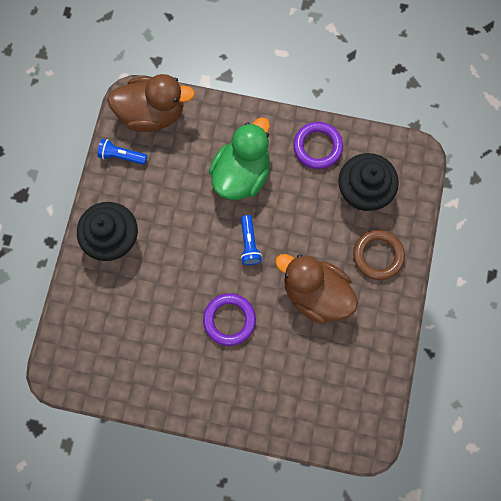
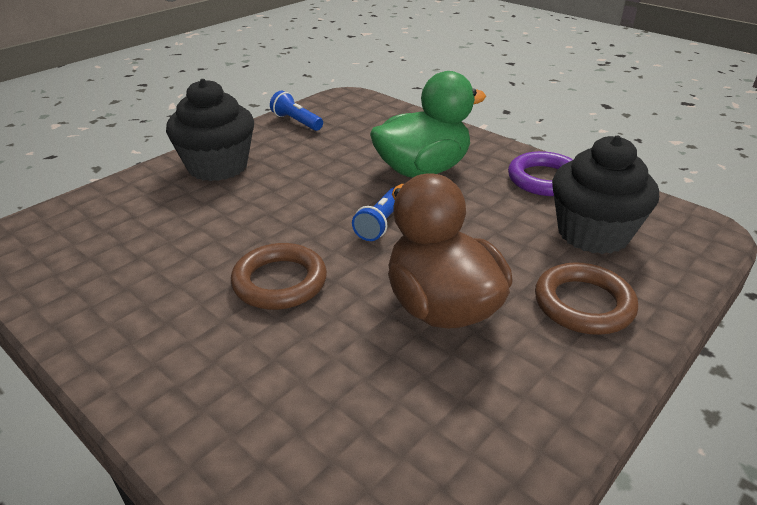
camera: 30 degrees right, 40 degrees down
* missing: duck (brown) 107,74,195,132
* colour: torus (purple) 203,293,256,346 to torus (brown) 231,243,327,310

====

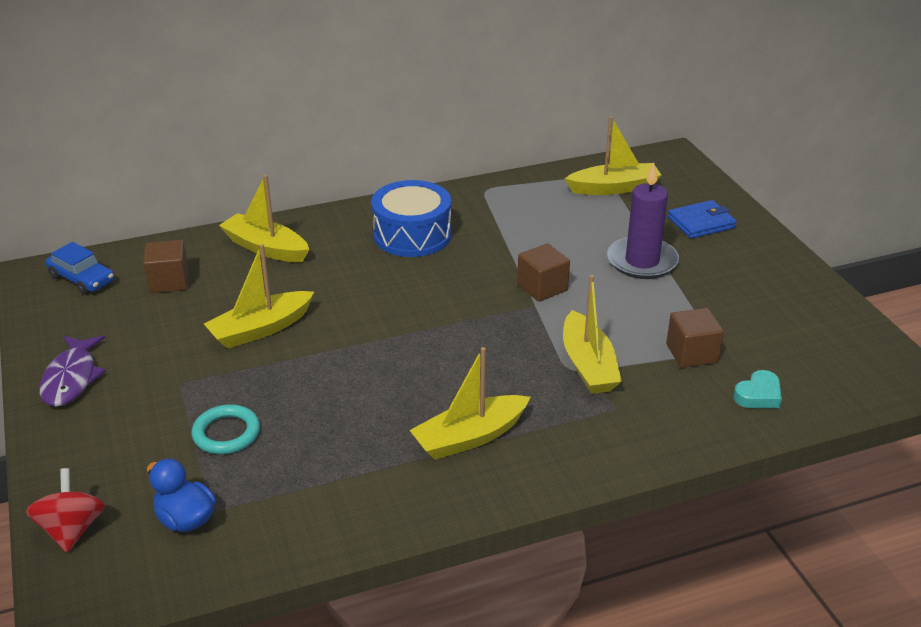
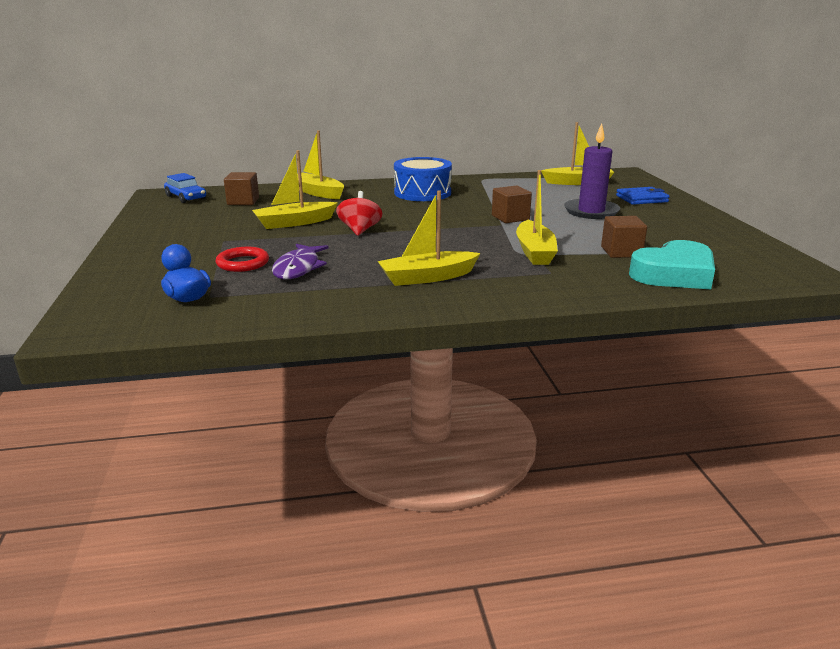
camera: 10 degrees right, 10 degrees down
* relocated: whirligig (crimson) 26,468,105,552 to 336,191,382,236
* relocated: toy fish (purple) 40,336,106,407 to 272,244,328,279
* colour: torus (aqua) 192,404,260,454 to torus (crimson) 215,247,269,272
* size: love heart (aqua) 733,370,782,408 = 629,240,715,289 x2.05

====

TASK INSTRUCTIONS →
Retype only the lines above between the line with "duck (brown) 107,74,195,132" and the line with "torus (brown) 231,243,327,310", counting those two lines as well, and keep every character as it is.

ANSWER FOR THIS EXERCISE →
* missing: duck (brown) 107,74,195,132
* colour: torus (purple) 203,293,256,346 to torus (brown) 231,243,327,310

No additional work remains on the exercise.